§ PROBLEM REQUIREMENTS:
Return every record below exactly; leave out the images.

===============

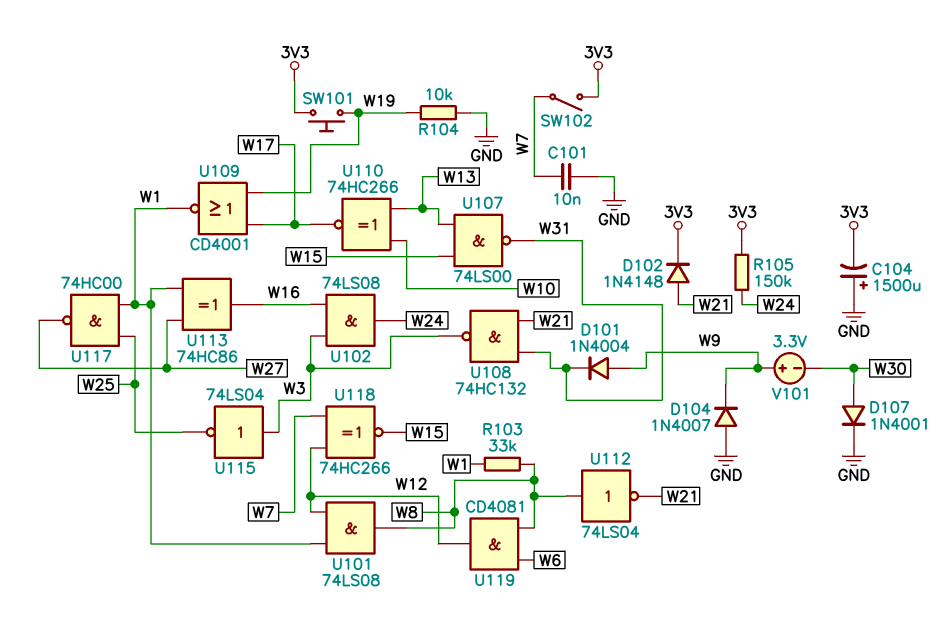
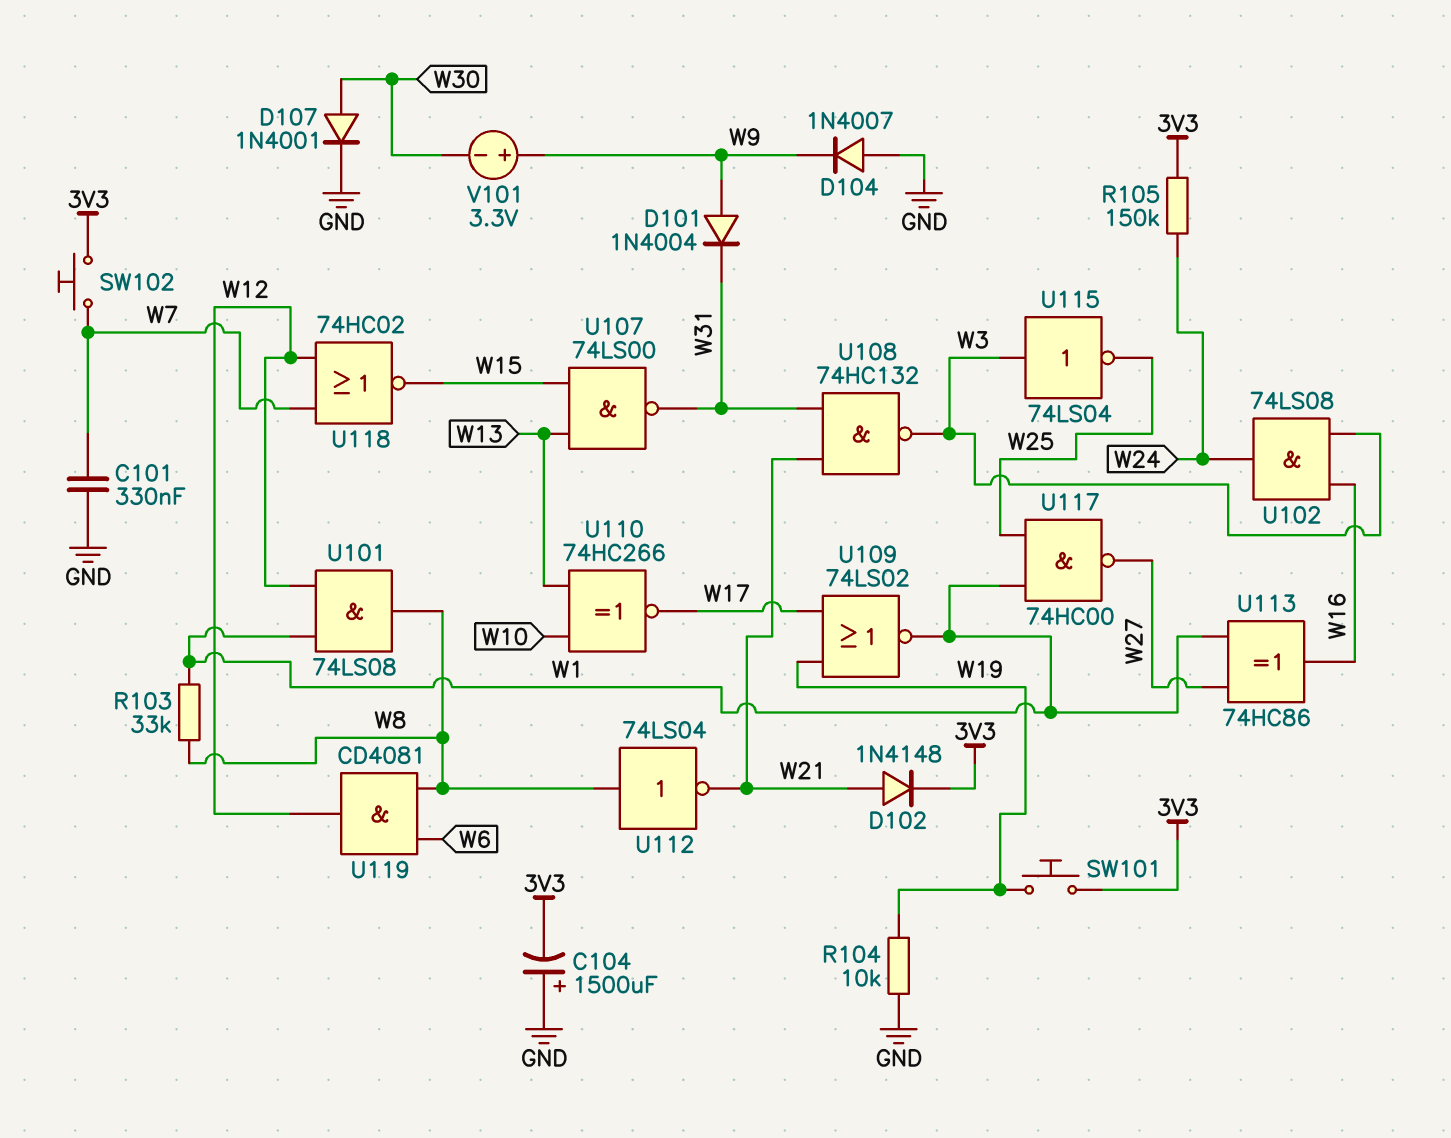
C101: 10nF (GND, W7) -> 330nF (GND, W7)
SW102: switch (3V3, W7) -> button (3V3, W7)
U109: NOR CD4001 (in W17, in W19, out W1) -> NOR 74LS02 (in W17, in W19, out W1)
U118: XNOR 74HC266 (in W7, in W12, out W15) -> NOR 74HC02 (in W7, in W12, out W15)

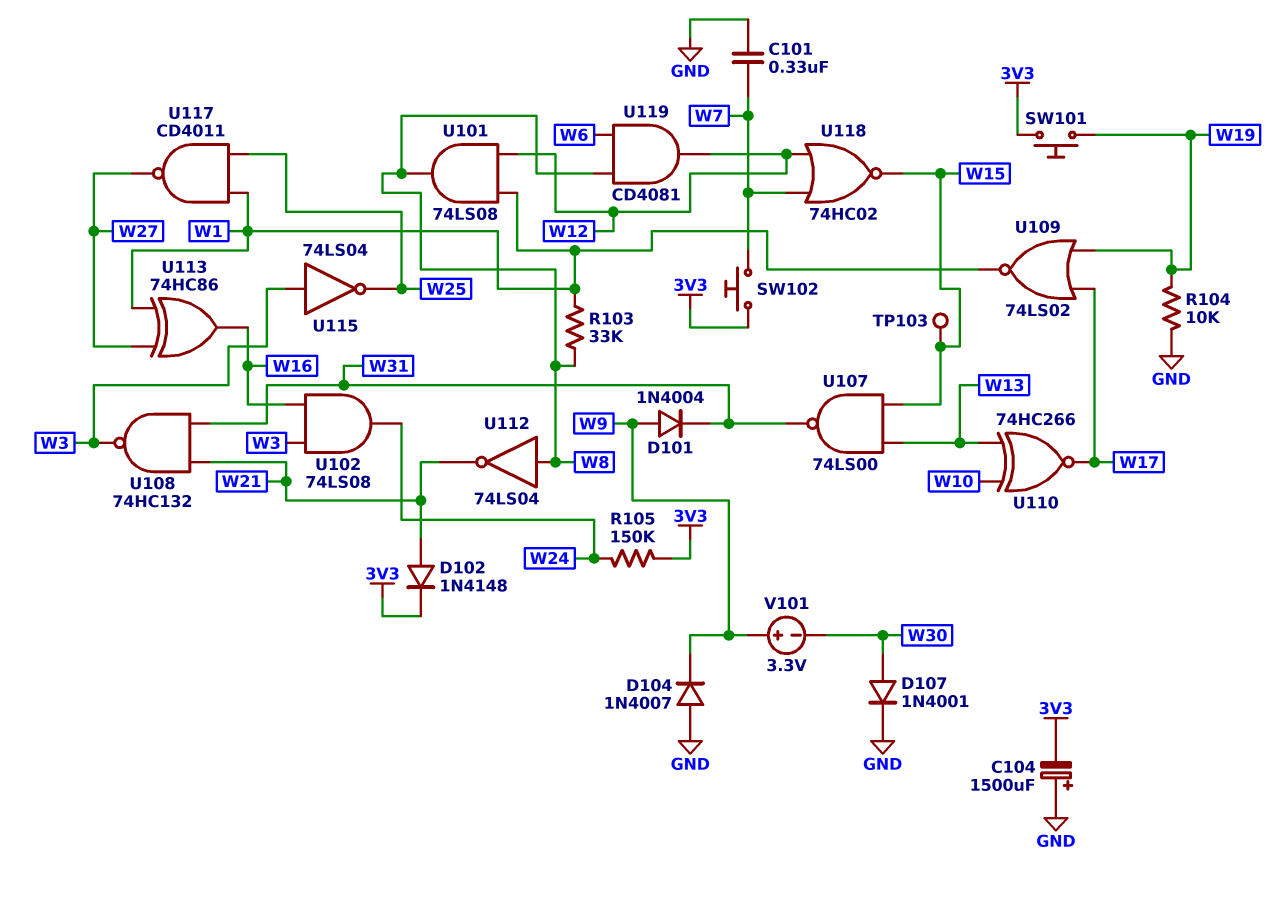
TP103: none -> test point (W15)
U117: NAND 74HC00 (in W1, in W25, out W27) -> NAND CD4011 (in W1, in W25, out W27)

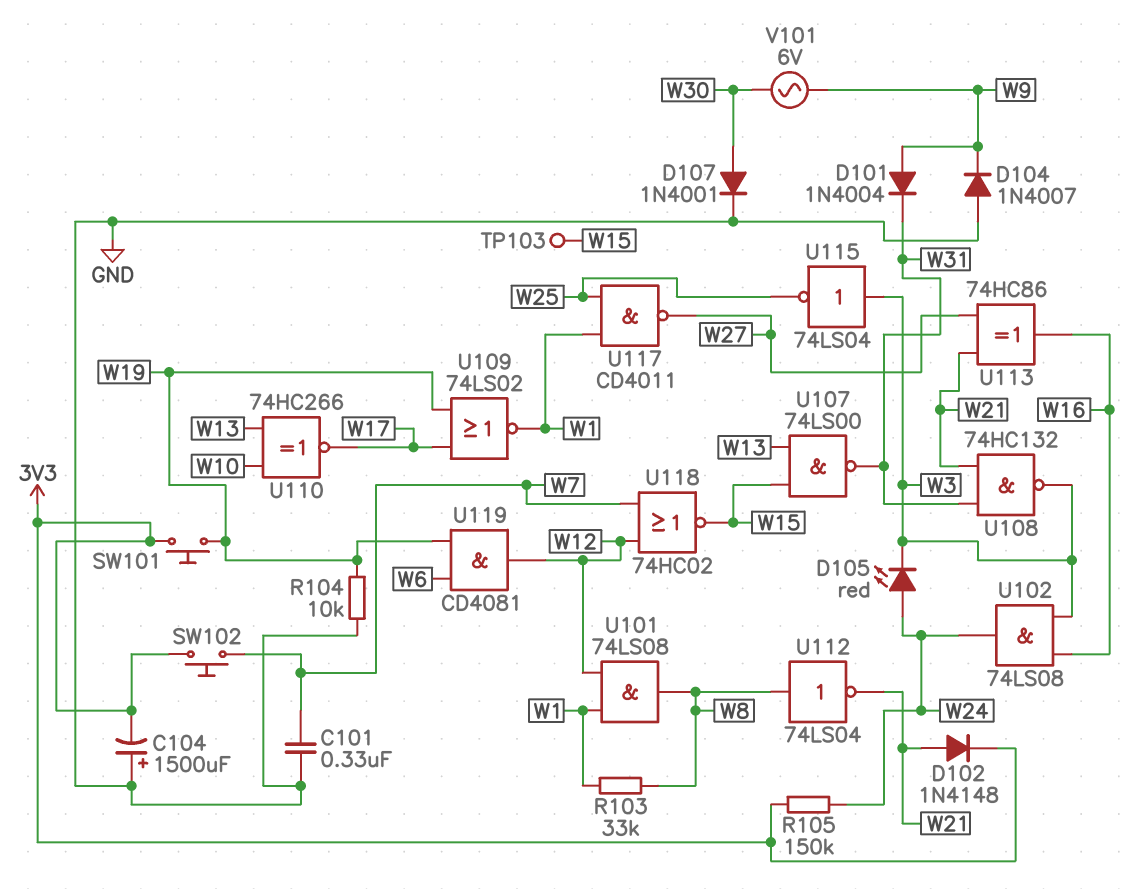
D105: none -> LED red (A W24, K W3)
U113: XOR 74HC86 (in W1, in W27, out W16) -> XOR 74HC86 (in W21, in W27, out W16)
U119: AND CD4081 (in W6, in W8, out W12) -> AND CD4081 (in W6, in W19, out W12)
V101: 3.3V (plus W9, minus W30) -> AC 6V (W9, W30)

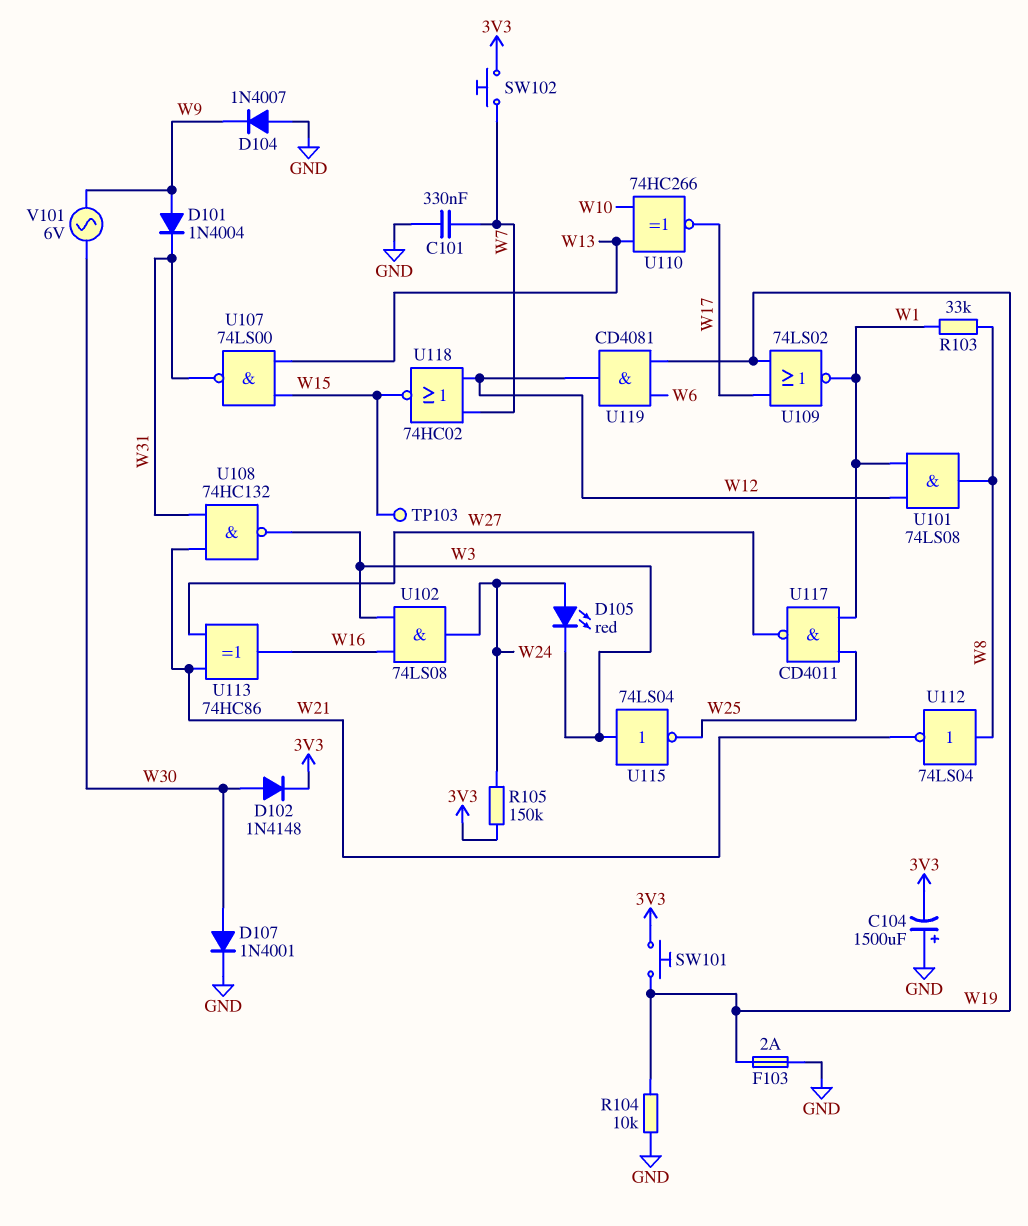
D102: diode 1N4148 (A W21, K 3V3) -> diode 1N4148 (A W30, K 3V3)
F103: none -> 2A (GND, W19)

===============

§ ANSWER TO THIS TASK:
C101: 10nF (GND, W7) -> 330nF (GND, W7)
SW102: switch (3V3, W7) -> button (3V3, W7)
U109: NOR CD4001 (in W17, in W19, out W1) -> NOR 74LS02 (in W17, in W19, out W1)
U118: XNOR 74HC266 (in W7, in W12, out W15) -> NOR 74HC02 (in W7, in W12, out W15)

TP103: none -> test point (W15)
U117: NAND 74HC00 (in W1, in W25, out W27) -> NAND CD4011 (in W1, in W25, out W27)

D105: none -> LED red (A W24, K W3)
U113: XOR 74HC86 (in W1, in W27, out W16) -> XOR 74HC86 (in W21, in W27, out W16)
U119: AND CD4081 (in W6, in W8, out W12) -> AND CD4081 (in W6, in W19, out W12)
V101: 3.3V (plus W9, minus W30) -> AC 6V (W9, W30)

D102: diode 1N4148 (A W21, K 3V3) -> diode 1N4148 (A W30, K 3V3)
F103: none -> 2A (GND, W19)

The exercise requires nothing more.